*** Opening of PROVIDED MATERIAL ***

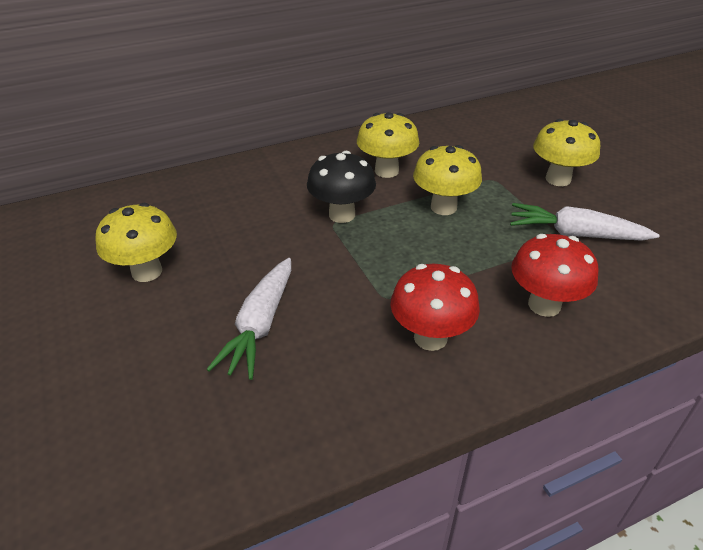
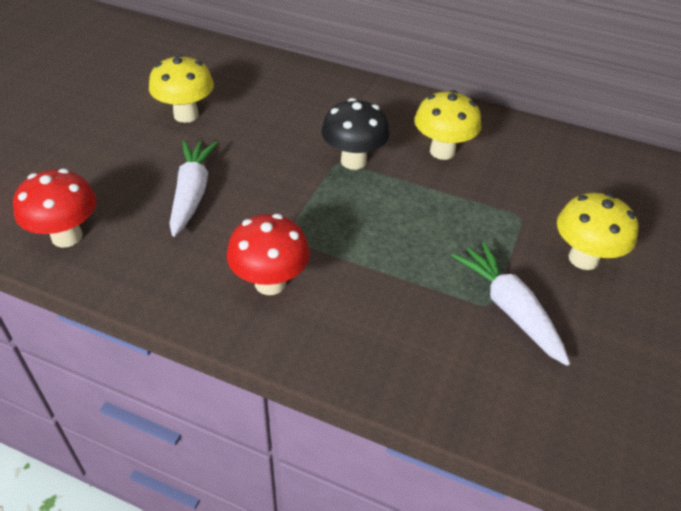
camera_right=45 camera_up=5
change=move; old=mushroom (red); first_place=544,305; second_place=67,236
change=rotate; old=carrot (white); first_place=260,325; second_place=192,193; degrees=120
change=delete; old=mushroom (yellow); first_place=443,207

*** Close of PROVIDED MATERIAL ***

- _TASK DETAILS_
Set down exactly, and only, the lines from the one containing "change=rotate; old=carrot (white);" to the final line of the data.

- _YOUR RESPONSE_
change=rotate; old=carrot (white); first_place=260,325; second_place=192,193; degrees=120
change=delete; old=mushroom (yellow); first_place=443,207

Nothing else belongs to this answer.